== Segment start ==

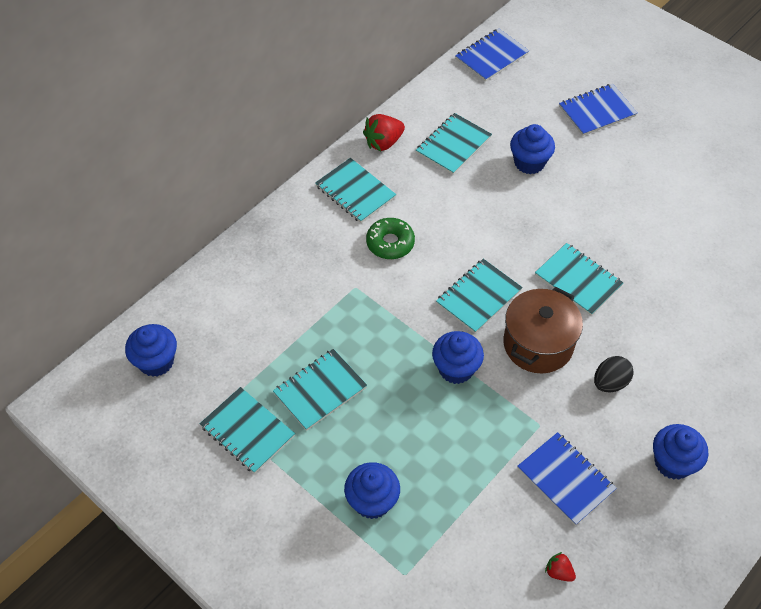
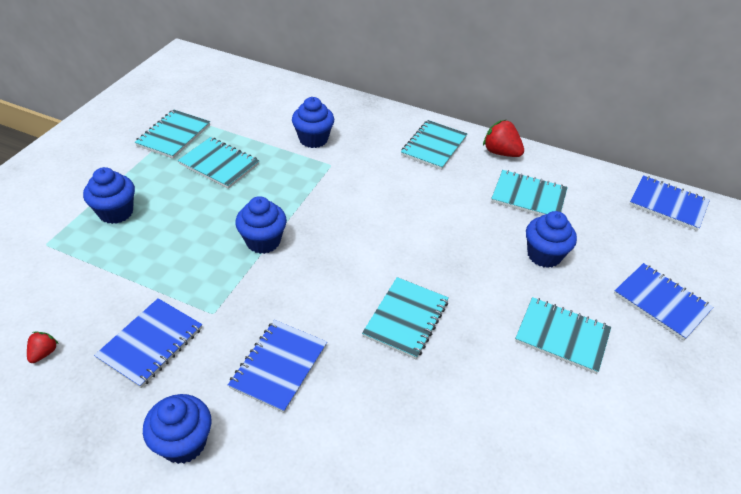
camera: 70 degrees right, 10 degrees down
blue cupcake [125,324,177,377] -> blue cupcake moved to [292,97,334,148]
green donut [366,218,415,259] -> none
turquoise notebook [436,259,523,333] -> turquoise notebook moved to [515,297,611,374]
brown pot [503,287,583,373] -> none
black egg [594,356,634,392] -> blue notebook [228,320,327,413]

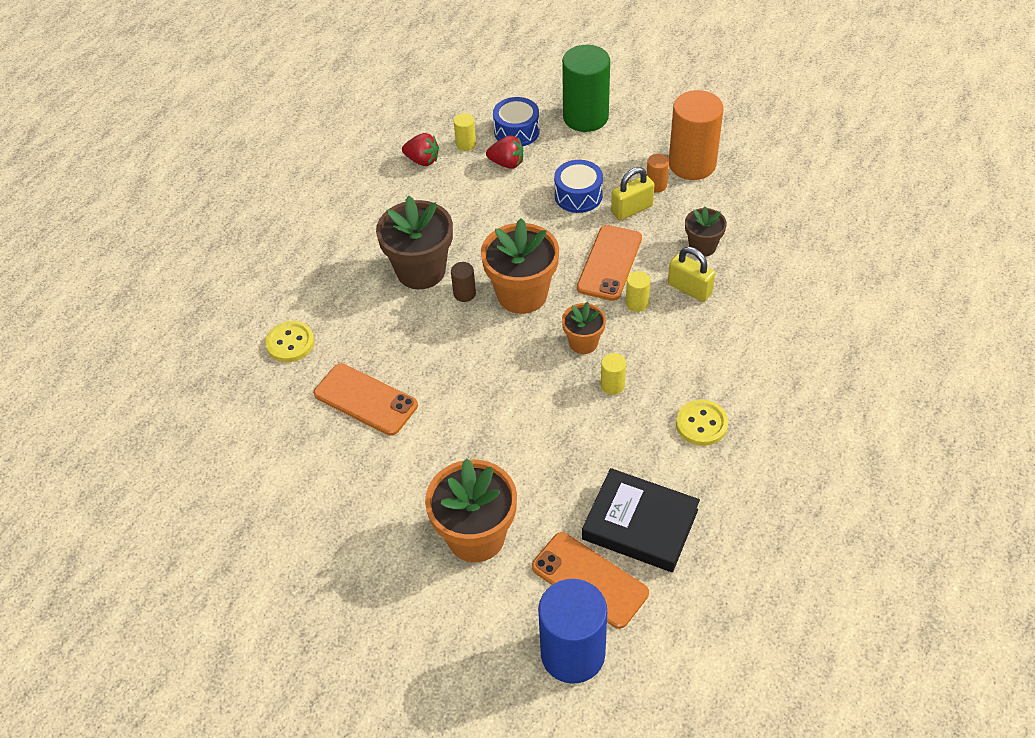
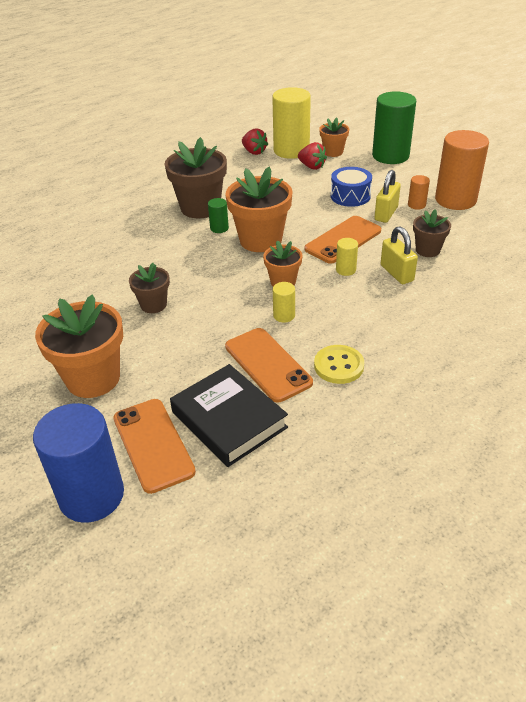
camera: 25 degrees right, 10 degrees down
yellow button [265,321,315,362] -> none
orange phone [314,363,418,436] -> orange phone moved to [225,328,313,402]
brown cylinder [451,262,476,302] -> green cylinder [208,198,229,233]
yellow cylinder [454,113,476,151] -> yellow cylinder [272,87,311,159], size x2.29
blue drum [493,97,540,147] -> orange flower pot [319,117,349,157]
yellow padlock [611,167,654,220] -> yellow padlock turned 60 degrees counterclockwise [374,170,401,223]
none -> brown flower pot [129,263,170,313]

== Segment end ==

### About this task
Above are the records; transcribe them exactly without the pictures.

### Task response
camera: 70 degrees right, 10 degrees down
blue cupcake [125,324,177,377] -> blue cupcake moved to [292,97,334,148]
green donut [366,218,415,259] -> none
turquoise notebook [436,259,523,333] -> turquoise notebook moved to [515,297,611,374]
brown pot [503,287,583,373] -> none
black egg [594,356,634,392] -> blue notebook [228,320,327,413]

camera: 25 degrees right, 10 degrees down
yellow button [265,321,315,362] -> none
orange phone [314,363,418,436] -> orange phone moved to [225,328,313,402]
brown cylinder [451,262,476,302] -> green cylinder [208,198,229,233]
yellow cylinder [454,113,476,151] -> yellow cylinder [272,87,311,159], size x2.29
blue drum [493,97,540,147] -> orange flower pot [319,117,349,157]
yellow padlock [611,167,654,220] -> yellow padlock turned 60 degrees counterclockwise [374,170,401,223]
none -> brown flower pot [129,263,170,313]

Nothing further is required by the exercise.